_DIRECTIONS_. Among the entries that follow, locate the line with "The camera went 35" and the line with "The camera went 60". Output those lines and all lines in between, exactly, minus the pictures.

_TASK INPUTS_.
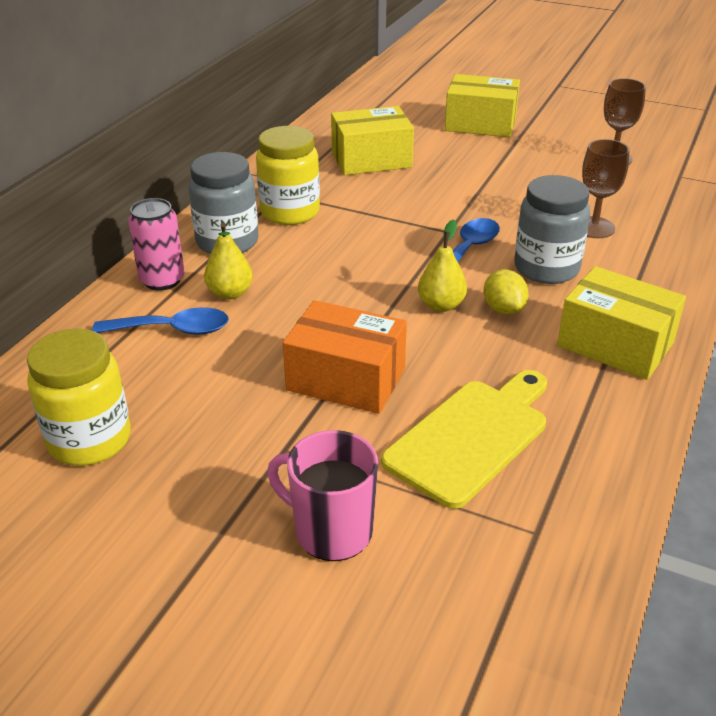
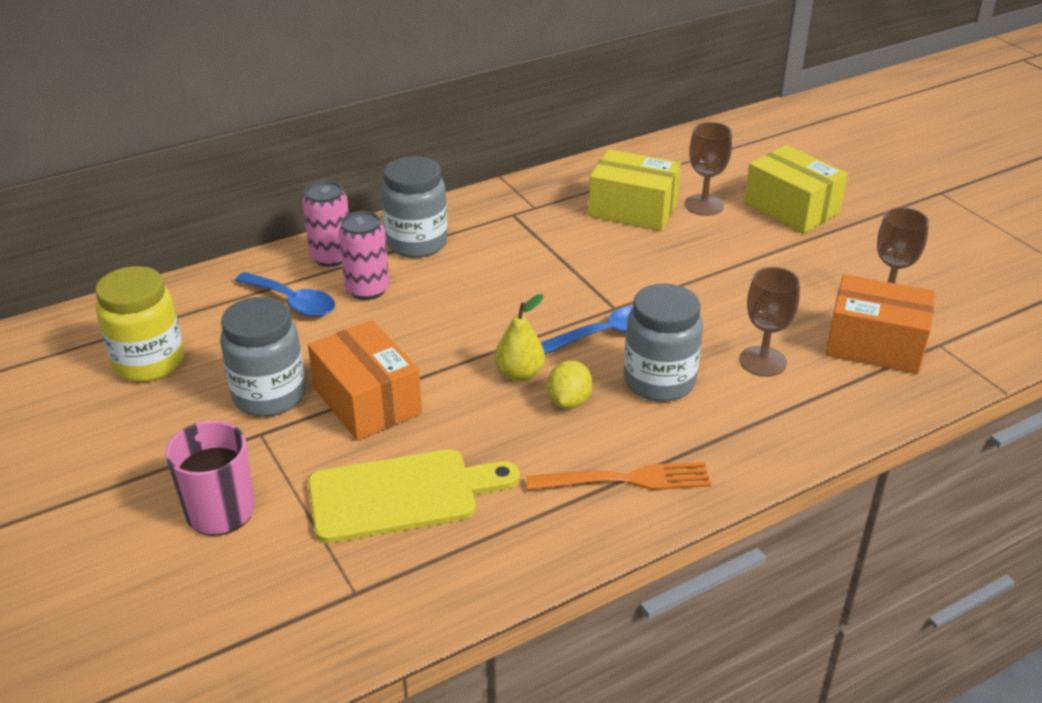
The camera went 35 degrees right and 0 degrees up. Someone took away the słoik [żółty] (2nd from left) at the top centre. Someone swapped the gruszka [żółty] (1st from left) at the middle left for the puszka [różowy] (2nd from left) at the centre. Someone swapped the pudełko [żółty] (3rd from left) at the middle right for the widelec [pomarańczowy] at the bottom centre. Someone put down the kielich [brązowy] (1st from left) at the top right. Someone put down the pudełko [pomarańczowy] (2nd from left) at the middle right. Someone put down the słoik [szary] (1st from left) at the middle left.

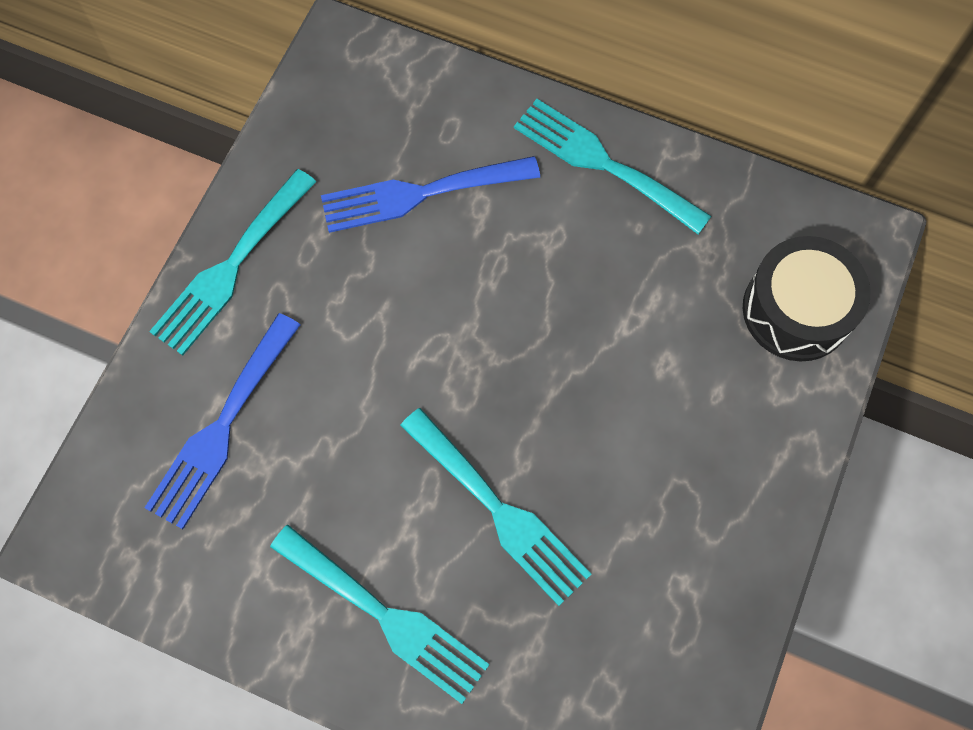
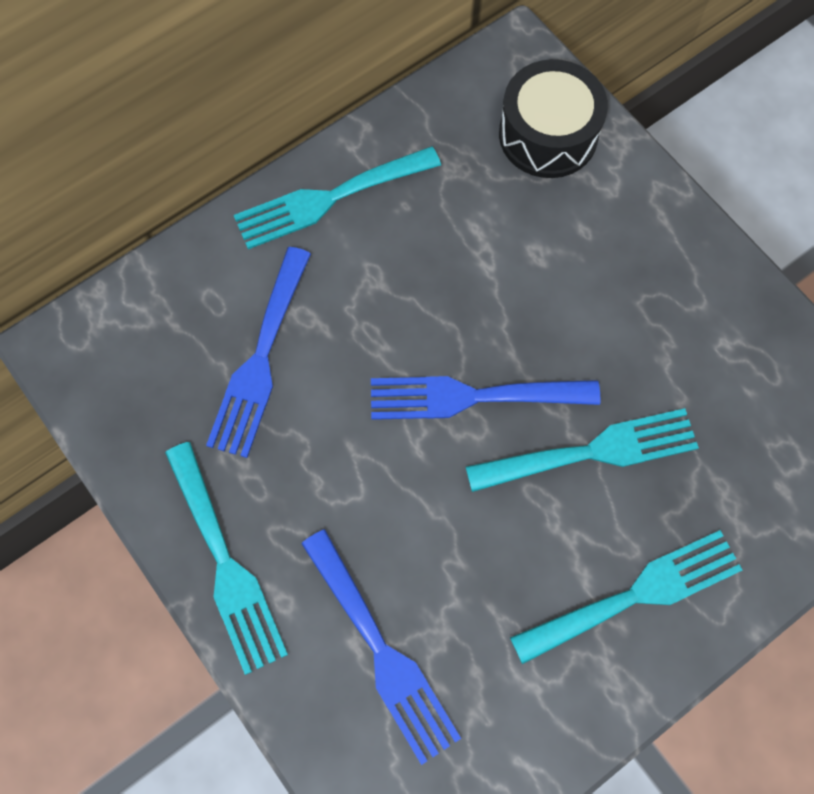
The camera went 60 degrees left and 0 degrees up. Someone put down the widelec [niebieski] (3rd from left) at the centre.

==

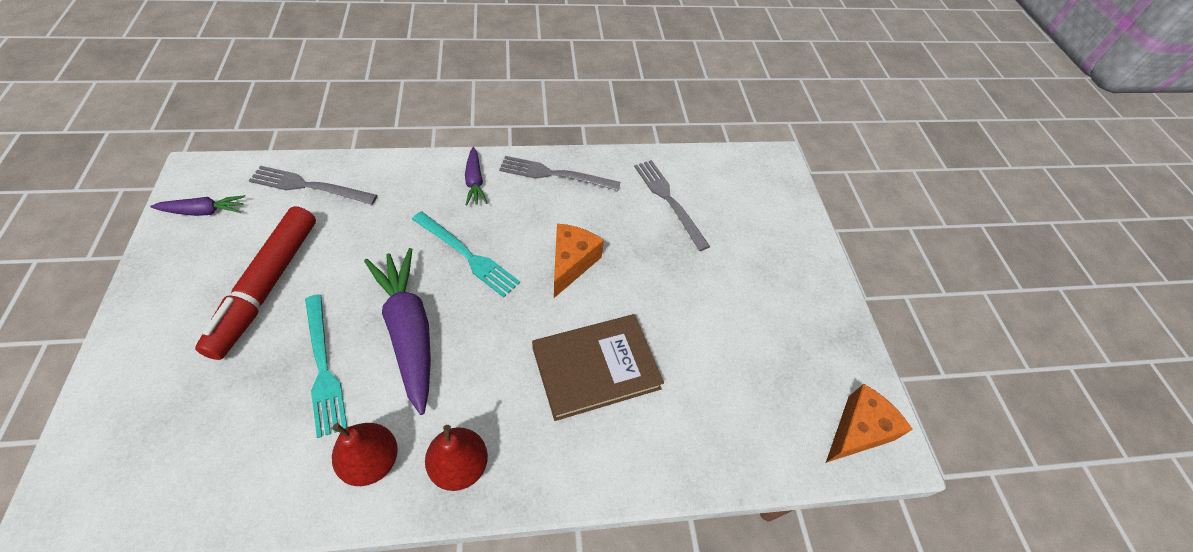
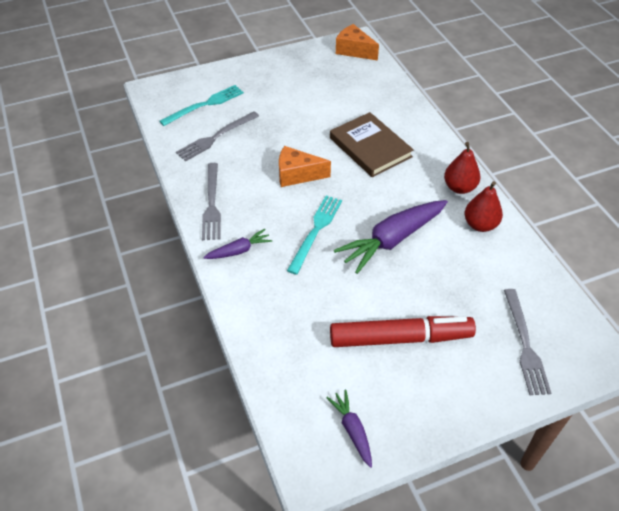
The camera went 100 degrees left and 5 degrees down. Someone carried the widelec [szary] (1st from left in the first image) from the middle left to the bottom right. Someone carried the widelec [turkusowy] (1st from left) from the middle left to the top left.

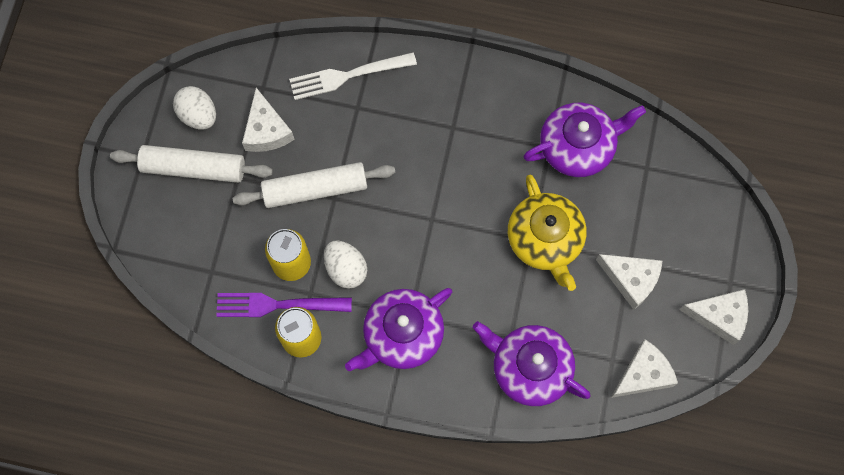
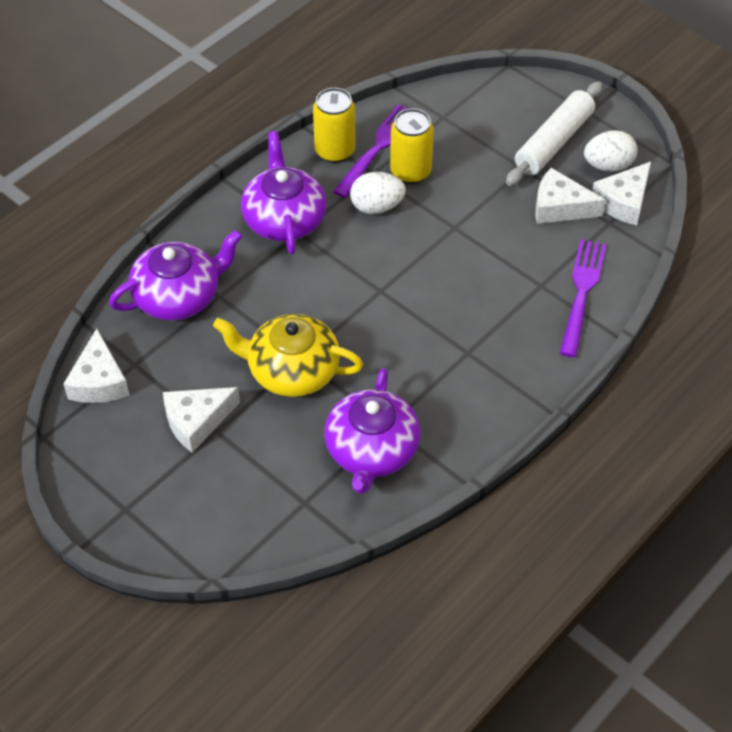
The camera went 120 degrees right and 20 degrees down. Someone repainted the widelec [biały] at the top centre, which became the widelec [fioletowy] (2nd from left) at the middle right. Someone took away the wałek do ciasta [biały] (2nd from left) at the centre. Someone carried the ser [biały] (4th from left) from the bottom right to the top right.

_OUTPUT FOR THIS EXERCISE_.
The camera went 35 degrees right and 0 degrees up. Someone took away the słoik [żółty] (2nd from left) at the top centre. Someone swapped the gruszka [żółty] (1st from left) at the middle left for the puszka [różowy] (2nd from left) at the centre. Someone swapped the pudełko [żółty] (3rd from left) at the middle right for the widelec [pomarańczowy] at the bottom centre. Someone put down the kielich [brązowy] (1st from left) at the top right. Someone put down the pudełko [pomarańczowy] (2nd from left) at the middle right. Someone put down the słoik [szary] (1st from left) at the middle left.

The camera went 60 degrees left and 0 degrees up. Someone put down the widelec [niebieski] (3rd from left) at the centre.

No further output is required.